→ WHAT TO PRODUCE: Please retype the records below exactly, leaving out any pictures.

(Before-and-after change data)
Start of Block

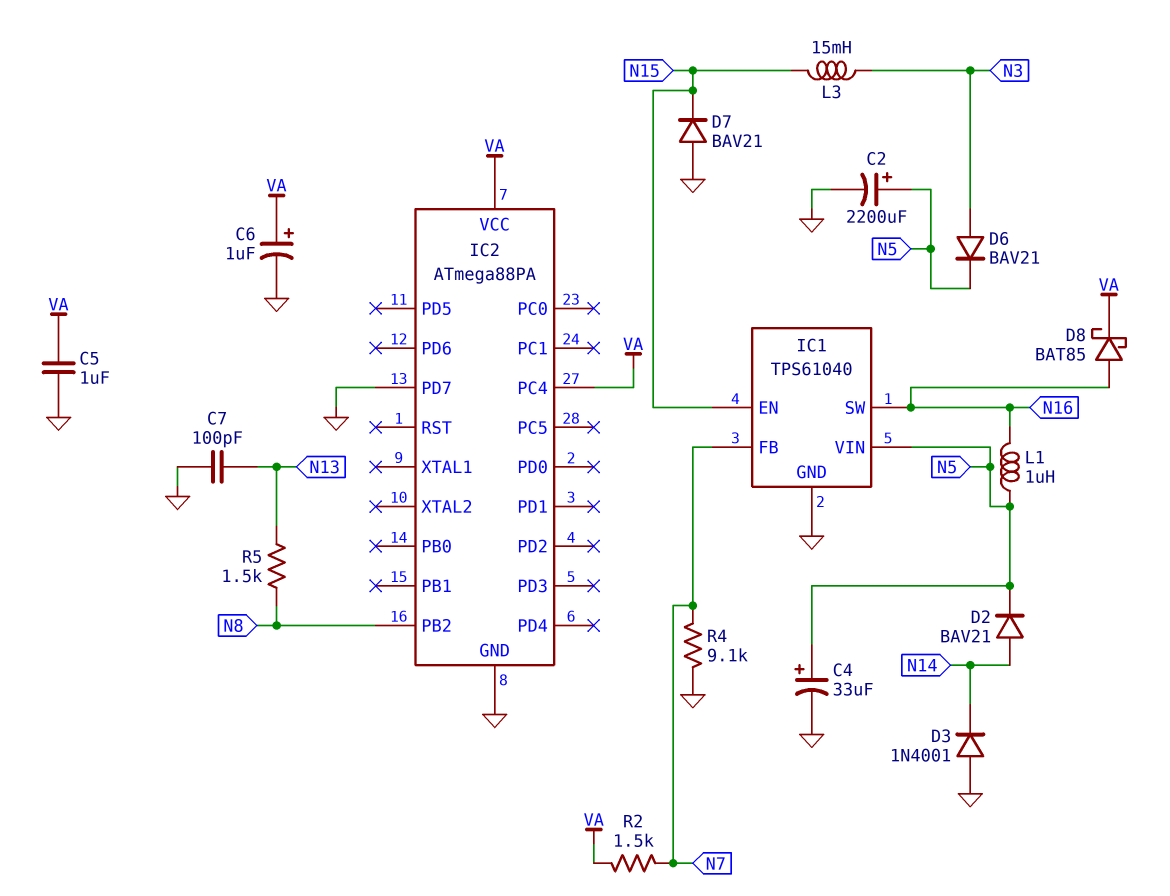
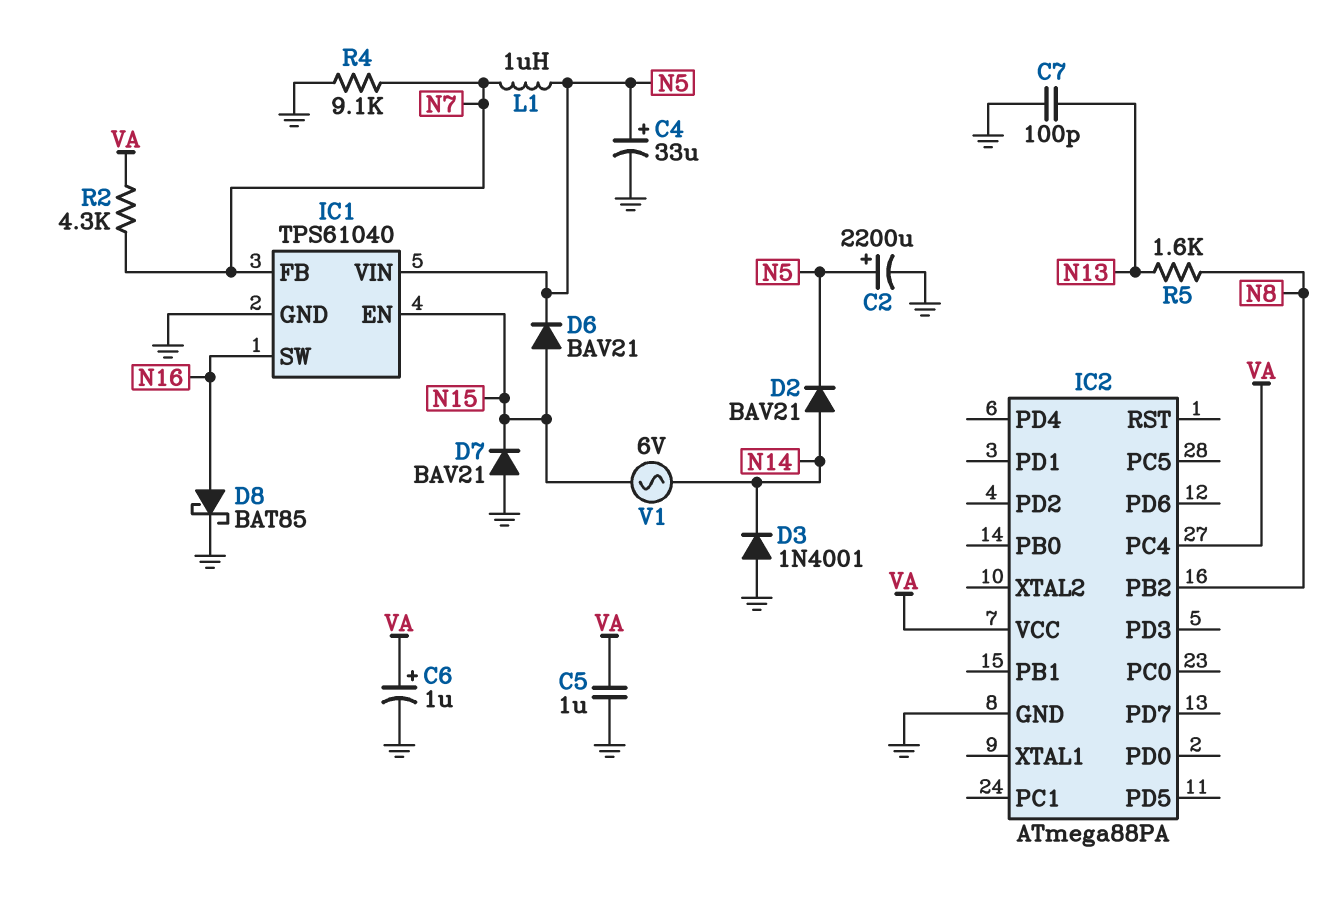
D6: diode BAV21 (A N3, K N5) -> diode BAV21 (A N15, K N5)
D8: schottky BAT85 (A N16, K VA) -> schottky BAT85 (A N16, K GND)
IC2 pin PD7: GND -> none
L1: 1uH (N5, N16) -> 1uH (N5, N7)
L3: 15mH (N3, N15) -> none
R2: 1.5k (N7, VA) -> 4.3k (N7, VA)
R5: 1.5k (N8, N13) -> 1.6k (N8, N13)
V1: none -> AC 6V (N14, N15)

End of Block

→ REPLY TO THE TASK:
D6: diode BAV21 (A N3, K N5) -> diode BAV21 (A N15, K N5)
D8: schottky BAT85 (A N16, K VA) -> schottky BAT85 (A N16, K GND)
IC2 pin PD7: GND -> none
L1: 1uH (N5, N16) -> 1uH (N5, N7)
L3: 15mH (N3, N15) -> none
R2: 1.5k (N7, VA) -> 4.3k (N7, VA)
R5: 1.5k (N8, N13) -> 1.6k (N8, N13)
V1: none -> AC 6V (N14, N15)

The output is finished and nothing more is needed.